▶ **The problem**
Look through the data below and report how many lines include "white". Only the number should be given.

▶ **Raw data**
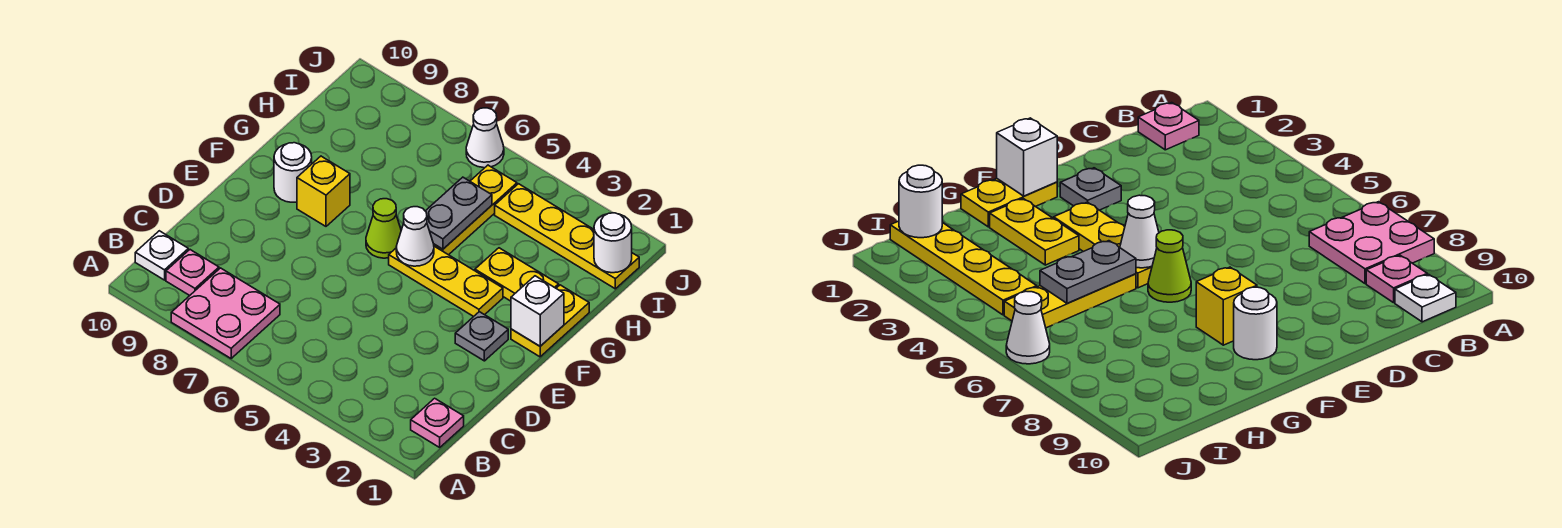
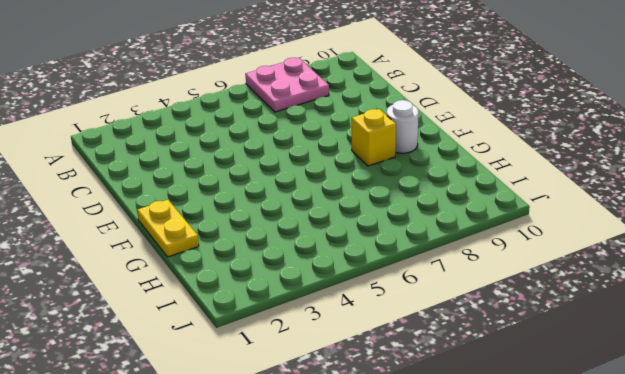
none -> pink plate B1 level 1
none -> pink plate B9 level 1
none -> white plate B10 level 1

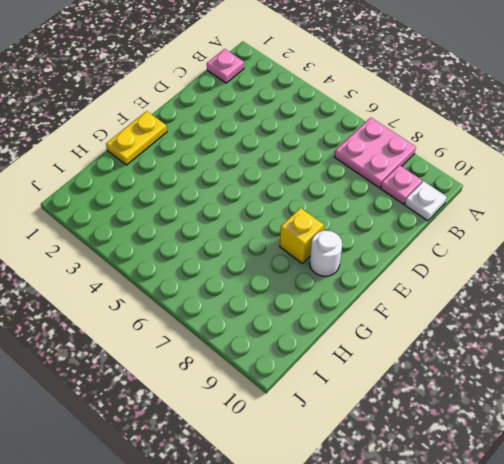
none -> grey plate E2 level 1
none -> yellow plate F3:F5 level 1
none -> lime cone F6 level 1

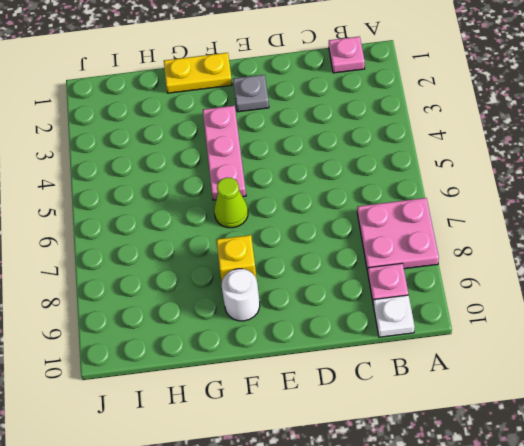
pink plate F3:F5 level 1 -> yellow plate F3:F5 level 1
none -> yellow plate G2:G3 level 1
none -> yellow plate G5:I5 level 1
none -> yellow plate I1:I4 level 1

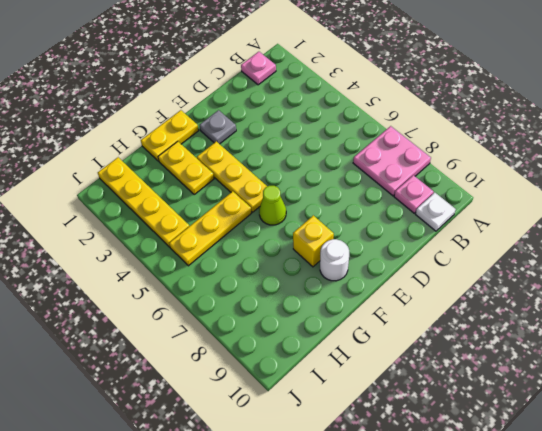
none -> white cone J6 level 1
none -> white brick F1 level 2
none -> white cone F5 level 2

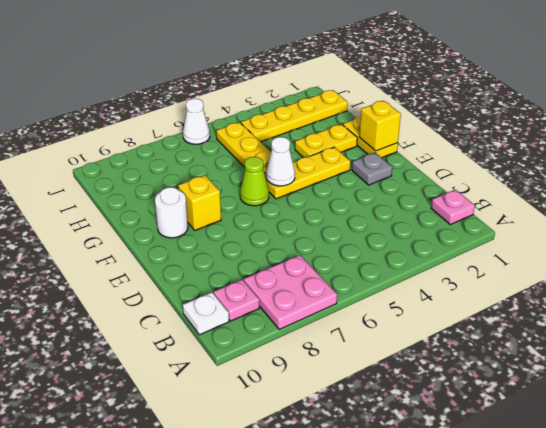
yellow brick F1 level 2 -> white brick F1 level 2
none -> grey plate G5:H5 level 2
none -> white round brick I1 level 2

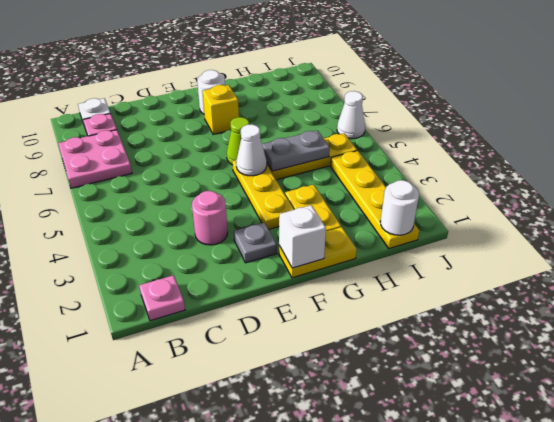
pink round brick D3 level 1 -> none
...
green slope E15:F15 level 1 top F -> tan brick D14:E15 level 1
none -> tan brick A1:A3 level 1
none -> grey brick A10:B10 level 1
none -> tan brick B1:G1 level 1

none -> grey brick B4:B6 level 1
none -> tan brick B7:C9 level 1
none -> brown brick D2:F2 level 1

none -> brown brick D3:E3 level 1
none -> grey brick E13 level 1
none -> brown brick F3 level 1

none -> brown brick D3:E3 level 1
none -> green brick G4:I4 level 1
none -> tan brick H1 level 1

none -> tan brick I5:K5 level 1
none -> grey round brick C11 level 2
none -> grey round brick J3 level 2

▶ **Answer to this problem**
6